Copy all of the data below without altering a single line.

(Records from a collection)
- - - - -

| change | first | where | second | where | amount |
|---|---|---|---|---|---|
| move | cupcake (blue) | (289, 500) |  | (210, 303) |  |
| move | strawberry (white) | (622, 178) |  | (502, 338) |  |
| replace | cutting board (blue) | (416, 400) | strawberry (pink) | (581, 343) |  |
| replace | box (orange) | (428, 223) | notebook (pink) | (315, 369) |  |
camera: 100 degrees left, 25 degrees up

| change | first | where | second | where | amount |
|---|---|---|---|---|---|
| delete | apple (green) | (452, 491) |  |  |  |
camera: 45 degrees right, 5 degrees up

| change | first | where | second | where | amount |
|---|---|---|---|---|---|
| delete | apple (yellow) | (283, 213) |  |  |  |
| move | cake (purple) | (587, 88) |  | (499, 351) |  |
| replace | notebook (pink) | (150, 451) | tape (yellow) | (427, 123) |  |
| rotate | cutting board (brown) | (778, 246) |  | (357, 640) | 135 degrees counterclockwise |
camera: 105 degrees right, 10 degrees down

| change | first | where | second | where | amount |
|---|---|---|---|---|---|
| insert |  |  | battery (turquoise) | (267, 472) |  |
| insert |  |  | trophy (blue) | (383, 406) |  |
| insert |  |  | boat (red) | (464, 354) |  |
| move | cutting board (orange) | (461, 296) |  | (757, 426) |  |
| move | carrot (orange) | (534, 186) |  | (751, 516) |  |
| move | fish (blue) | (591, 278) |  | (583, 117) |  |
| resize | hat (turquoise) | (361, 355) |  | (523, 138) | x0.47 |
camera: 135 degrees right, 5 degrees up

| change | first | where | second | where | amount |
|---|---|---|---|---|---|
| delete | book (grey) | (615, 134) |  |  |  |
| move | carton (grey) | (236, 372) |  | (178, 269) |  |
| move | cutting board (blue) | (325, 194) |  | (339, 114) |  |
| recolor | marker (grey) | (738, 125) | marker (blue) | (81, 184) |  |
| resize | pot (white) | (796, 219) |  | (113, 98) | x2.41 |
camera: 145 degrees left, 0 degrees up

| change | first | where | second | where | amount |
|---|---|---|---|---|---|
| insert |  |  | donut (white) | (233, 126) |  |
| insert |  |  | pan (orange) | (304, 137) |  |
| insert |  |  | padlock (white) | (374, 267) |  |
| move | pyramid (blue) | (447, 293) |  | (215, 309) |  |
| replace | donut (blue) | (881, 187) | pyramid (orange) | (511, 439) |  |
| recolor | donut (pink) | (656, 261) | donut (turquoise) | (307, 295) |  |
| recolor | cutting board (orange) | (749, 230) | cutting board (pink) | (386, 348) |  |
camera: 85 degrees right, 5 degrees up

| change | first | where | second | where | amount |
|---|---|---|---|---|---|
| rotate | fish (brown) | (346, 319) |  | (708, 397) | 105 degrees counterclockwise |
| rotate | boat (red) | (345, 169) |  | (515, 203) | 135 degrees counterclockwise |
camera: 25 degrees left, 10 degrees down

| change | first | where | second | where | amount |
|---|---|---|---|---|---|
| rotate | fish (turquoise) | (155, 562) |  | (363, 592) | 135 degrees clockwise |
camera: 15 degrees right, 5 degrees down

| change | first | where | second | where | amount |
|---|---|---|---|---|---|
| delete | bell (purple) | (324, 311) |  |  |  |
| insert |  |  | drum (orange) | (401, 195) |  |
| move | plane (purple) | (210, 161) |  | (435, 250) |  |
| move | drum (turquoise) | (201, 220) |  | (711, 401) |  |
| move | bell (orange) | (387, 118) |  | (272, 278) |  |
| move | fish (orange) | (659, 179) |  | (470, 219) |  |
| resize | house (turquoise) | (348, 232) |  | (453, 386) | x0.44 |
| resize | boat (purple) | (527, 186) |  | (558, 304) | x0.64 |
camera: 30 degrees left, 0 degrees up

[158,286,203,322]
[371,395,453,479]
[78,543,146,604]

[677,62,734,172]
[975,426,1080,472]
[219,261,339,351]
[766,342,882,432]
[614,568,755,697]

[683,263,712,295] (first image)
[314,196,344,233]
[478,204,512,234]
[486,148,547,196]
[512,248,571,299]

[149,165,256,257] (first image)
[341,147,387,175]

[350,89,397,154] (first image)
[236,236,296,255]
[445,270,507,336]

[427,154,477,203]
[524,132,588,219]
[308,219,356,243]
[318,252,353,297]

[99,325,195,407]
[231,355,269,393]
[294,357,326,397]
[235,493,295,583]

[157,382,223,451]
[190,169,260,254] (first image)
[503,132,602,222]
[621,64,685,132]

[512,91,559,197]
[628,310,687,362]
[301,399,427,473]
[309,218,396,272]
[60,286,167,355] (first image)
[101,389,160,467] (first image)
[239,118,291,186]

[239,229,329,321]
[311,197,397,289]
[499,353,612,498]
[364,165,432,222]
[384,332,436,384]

- - - - -

■ Answer for this exercise
| change | first | where | second | where | amount |
|---|---|---|---|---|---|
| move | cupcake (blue) | (289, 500) |  | (210, 303) |  |
| move | strawberry (white) | (622, 178) |  | (502, 338) |  |
| replace | cutting board (blue) | (416, 400) | strawberry (pink) | (581, 343) |  |
| replace | box (orange) | (428, 223) | notebook (pink) | (315, 369) |  |
camera: 100 degrees left, 25 degrees up

| change | first | where | second | where | amount |
|---|---|---|---|---|---|
| delete | apple (green) | (452, 491) |  |  |  |
camera: 45 degrees right, 5 degrees up

| change | first | where | second | where | amount |
|---|---|---|---|---|---|
| delete | apple (yellow) | (283, 213) |  |  |  |
| move | cake (purple) | (587, 88) |  | (499, 351) |  |
| replace | notebook (pink) | (150, 451) | tape (yellow) | (427, 123) |  |
| rotate | cutting board (brown) | (778, 246) |  | (357, 640) | 135 degrees counterclockwise |
camera: 105 degrees right, 10 degrees down

| change | first | where | second | where | amount |
|---|---|---|---|---|---|
| insert |  |  | battery (turquoise) | (267, 472) |  |
| insert |  |  | trophy (blue) | (383, 406) |  |
| insert |  |  | boat (red) | (464, 354) |  |
| move | cutting board (orange) | (461, 296) |  | (757, 426) |  |
| move | carrot (orange) | (534, 186) |  | (751, 516) |  |
| move | fish (blue) | (591, 278) |  | (583, 117) |  |
| resize | hat (turquoise) | (361, 355) |  | (523, 138) | x0.47 |
camera: 135 degrees right, 5 degrees up

| change | first | where | second | where | amount |
|---|---|---|---|---|---|
| delete | book (grey) | (615, 134) |  |  |  |
| move | carton (grey) | (236, 372) |  | (178, 269) |  |
| move | cutting board (blue) | (325, 194) |  | (339, 114) |  |
| recolor | marker (grey) | (738, 125) | marker (blue) | (81, 184) |  |
| resize | pot (white) | (796, 219) |  | (113, 98) | x2.41 |
camera: 145 degrees left, 0 degrees up

| change | first | where | second | where | amount |
|---|---|---|---|---|---|
| insert |  |  | donut (white) | (233, 126) |  |
| insert |  |  | pan (orange) | (304, 137) |  |
| insert |  |  | padlock (white) | (374, 267) |  |
| move | pyramid (blue) | (447, 293) |  | (215, 309) |  |
| replace | donut (blue) | (881, 187) | pyramid (orange) | (511, 439) |  |
| recolor | donut (pink) | (656, 261) | donut (turquoise) | (307, 295) |  |
| recolor | cutting board (orange) | (749, 230) | cutting board (pink) | (386, 348) |  |
camera: 85 degrees right, 5 degrees up

| change | first | where | second | where | amount |
|---|---|---|---|---|---|
| rotate | fish (brown) | (346, 319) |  | (708, 397) | 105 degrees counterclockwise |
| rotate | boat (red) | (345, 169) |  | (515, 203) | 135 degrees counterclockwise |
camera: 25 degrees left, 10 degrees down

| change | first | where | second | where | amount |
|---|---|---|---|---|---|
| rotate | fish (turquoise) | (155, 562) |  | (363, 592) | 135 degrees clockwise |
camera: 15 degrees right, 5 degrees down

| change | first | where | second | where | amount |
|---|---|---|---|---|---|
| delete | bell (purple) | (324, 311) |  |  |  |
| insert |  |  | drum (orange) | (401, 195) |  |
| move | plane (purple) | (210, 161) |  | (435, 250) |  |
| move | drum (turquoise) | (201, 220) |  | (711, 401) |  |
| move | bell (orange) | (387, 118) |  | (272, 278) |  |
| move | fish (orange) | (659, 179) |  | (470, 219) |  |
| resize | house (turquoise) | (348, 232) |  | (453, 386) | x0.44 |
| resize | boat (purple) | (527, 186) |  | (558, 304) | x0.64 |
camera: 30 degrees left, 0 degrees up

[158,286,203,322]
[371,395,453,479]
[78,543,146,604]

[677,62,734,172]
[975,426,1080,472]
[219,261,339,351]
[766,342,882,432]
[614,568,755,697]

[683,263,712,295] (first image)
[314,196,344,233]
[478,204,512,234]
[486,148,547,196]
[512,248,571,299]

[149,165,256,257] (first image)
[341,147,387,175]

[350,89,397,154] (first image)
[236,236,296,255]
[445,270,507,336]

[427,154,477,203]
[524,132,588,219]
[308,219,356,243]
[318,252,353,297]

[99,325,195,407]
[231,355,269,393]
[294,357,326,397]
[235,493,295,583]

[157,382,223,451]
[190,169,260,254] (first image)
[503,132,602,222]
[621,64,685,132]

[512,91,559,197]
[628,310,687,362]
[301,399,427,473]
[309,218,396,272]
[60,286,167,355] (first image)
[101,389,160,467] (first image)
[239,118,291,186]

[239,229,329,321]
[311,197,397,289]
[499,353,612,498]
[364,165,432,222]
[384,332,436,384]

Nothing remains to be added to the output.